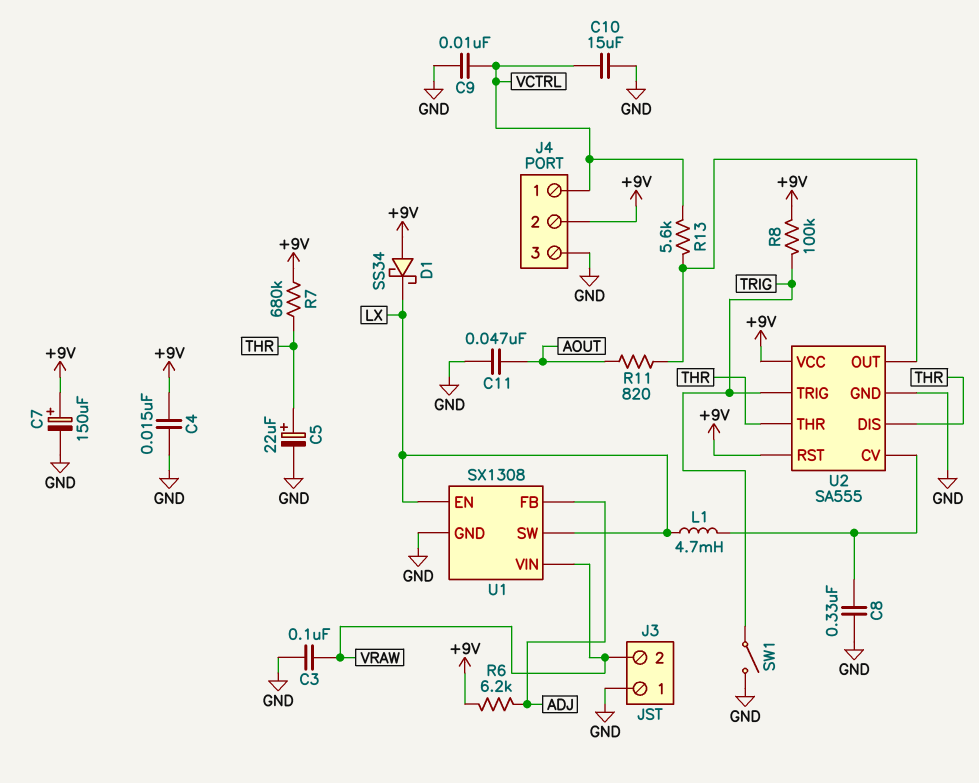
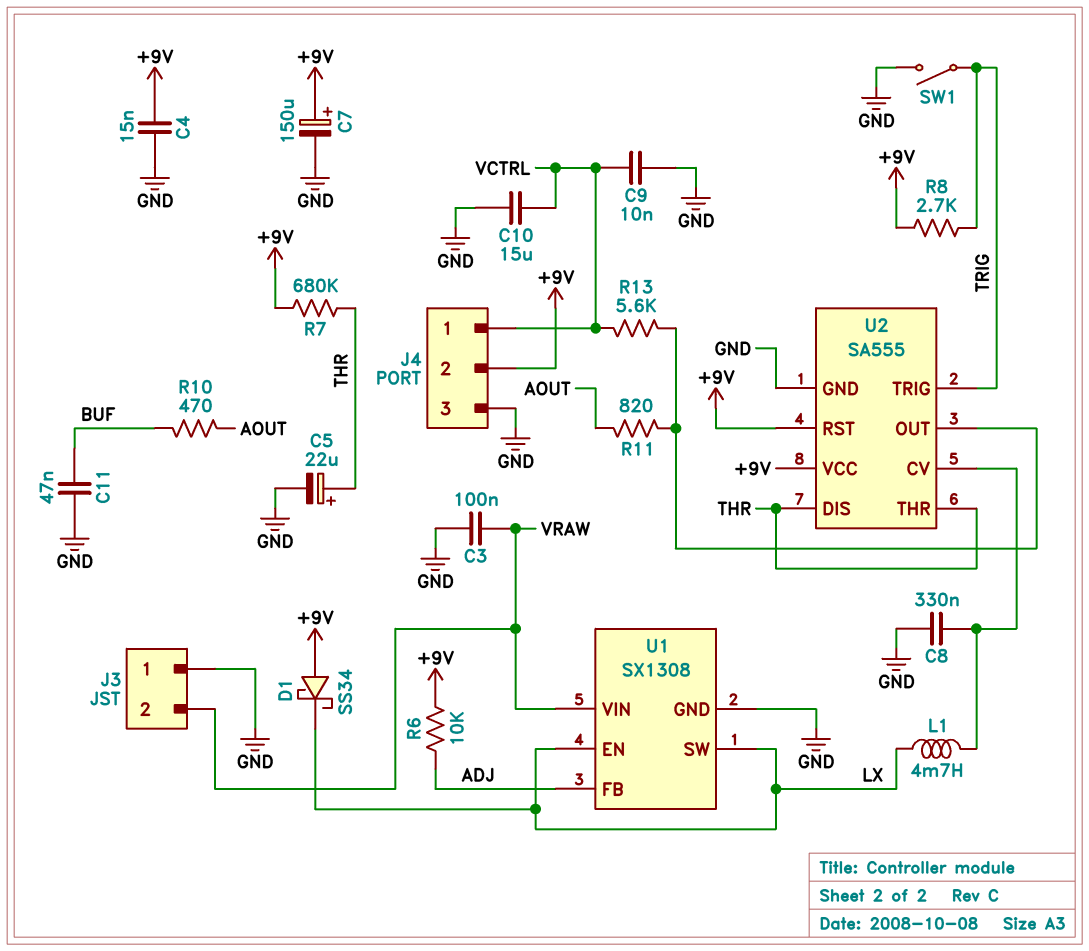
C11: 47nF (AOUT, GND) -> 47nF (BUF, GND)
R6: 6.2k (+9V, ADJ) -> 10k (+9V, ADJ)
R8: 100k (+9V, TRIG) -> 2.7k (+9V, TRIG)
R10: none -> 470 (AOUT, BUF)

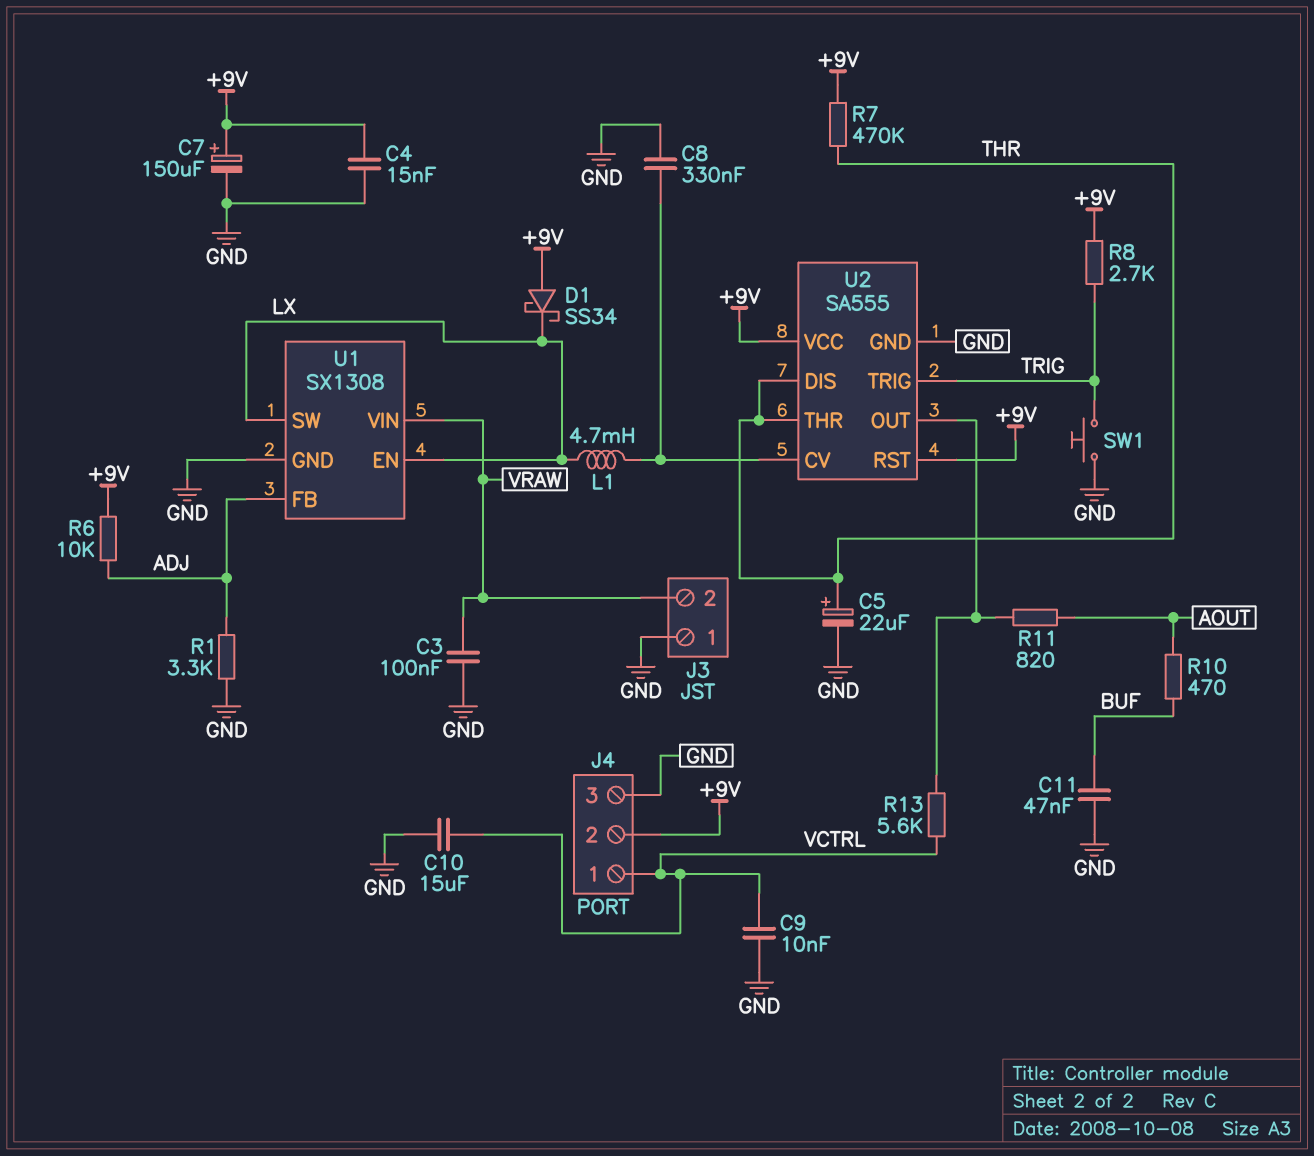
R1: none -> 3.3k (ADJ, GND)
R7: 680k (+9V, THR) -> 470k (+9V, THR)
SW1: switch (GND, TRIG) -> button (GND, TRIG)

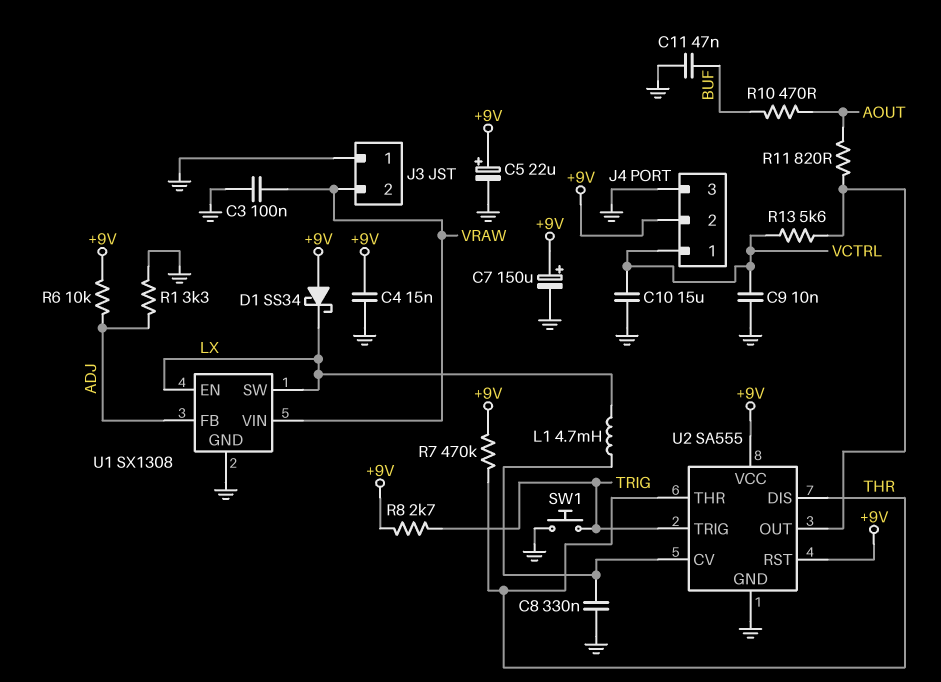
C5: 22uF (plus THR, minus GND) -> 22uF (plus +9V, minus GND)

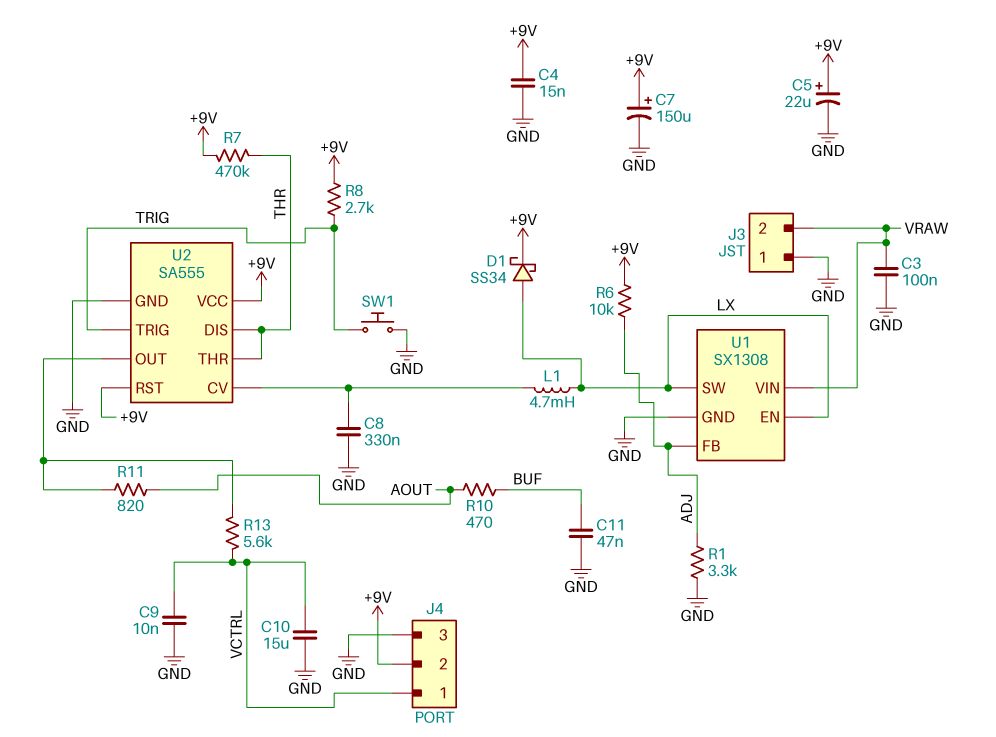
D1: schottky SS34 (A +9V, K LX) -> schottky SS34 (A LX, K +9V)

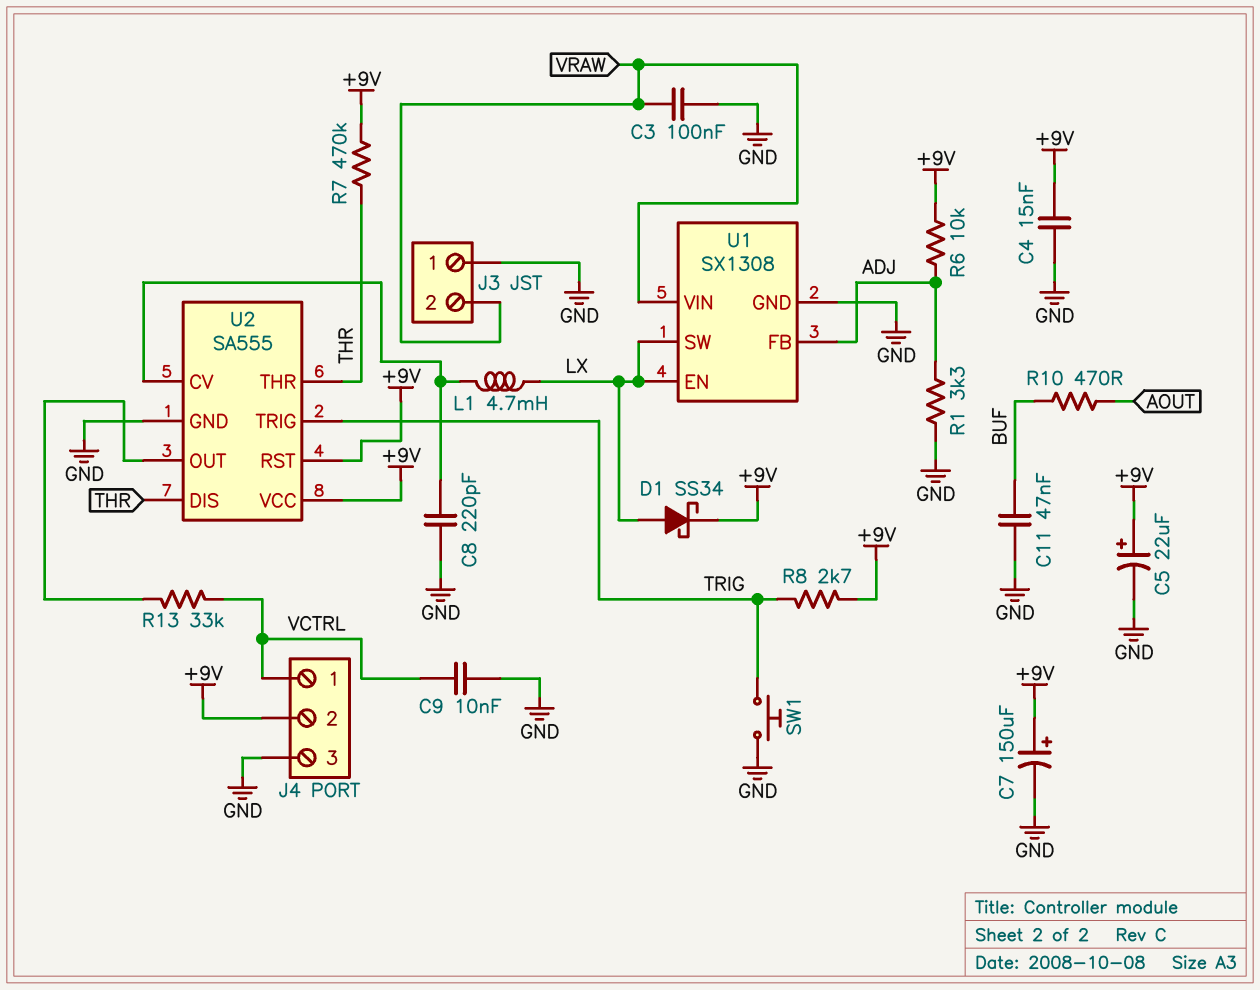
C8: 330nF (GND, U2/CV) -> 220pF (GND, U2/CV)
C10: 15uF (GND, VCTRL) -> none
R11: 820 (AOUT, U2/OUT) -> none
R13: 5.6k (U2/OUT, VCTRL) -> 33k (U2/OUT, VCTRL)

================================

■ HOW TO COMPLETE THIS TASK
Filtering the entries above by the word "AOUT", copy each line that matches.

■ THE COMPLETED TASK
C11: 47nF (AOUT, GND) -> 47nF (BUF, GND)
R10: none -> 470 (AOUT, BUF)
R11: 820 (AOUT, U2/OUT) -> none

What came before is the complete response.